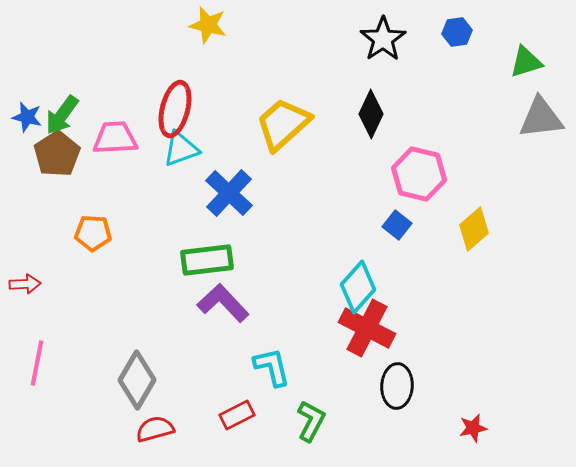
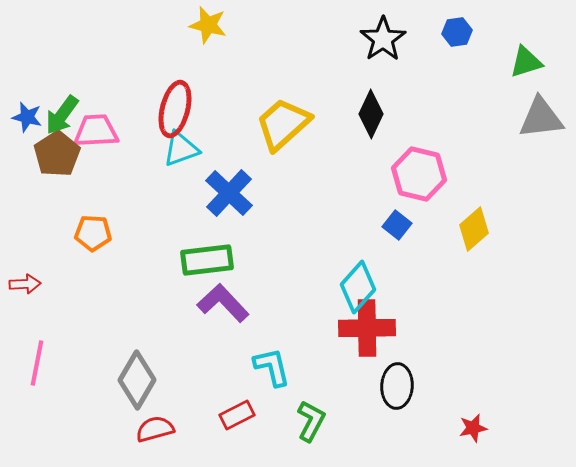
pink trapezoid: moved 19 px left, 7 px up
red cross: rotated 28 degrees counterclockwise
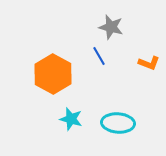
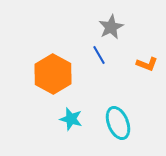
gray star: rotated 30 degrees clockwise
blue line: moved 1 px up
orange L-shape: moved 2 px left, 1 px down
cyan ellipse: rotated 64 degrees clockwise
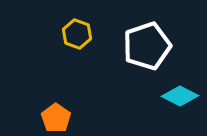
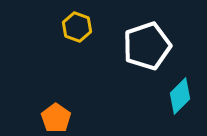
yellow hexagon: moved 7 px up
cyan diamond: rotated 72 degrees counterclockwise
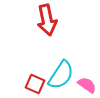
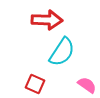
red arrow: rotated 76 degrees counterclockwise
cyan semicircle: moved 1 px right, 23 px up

Task requirements => The entries are to be written out again exactly, without their pictures.

Result for this exercise =>
pink trapezoid: moved 19 px left, 7 px up
red cross: rotated 28 degrees counterclockwise
gray star: rotated 30 degrees clockwise
blue line: moved 1 px up
orange L-shape: moved 2 px left, 1 px down
cyan ellipse: rotated 64 degrees clockwise
yellow hexagon: moved 7 px up
cyan diamond: rotated 72 degrees counterclockwise
red arrow: rotated 76 degrees counterclockwise
cyan semicircle: moved 1 px right, 23 px up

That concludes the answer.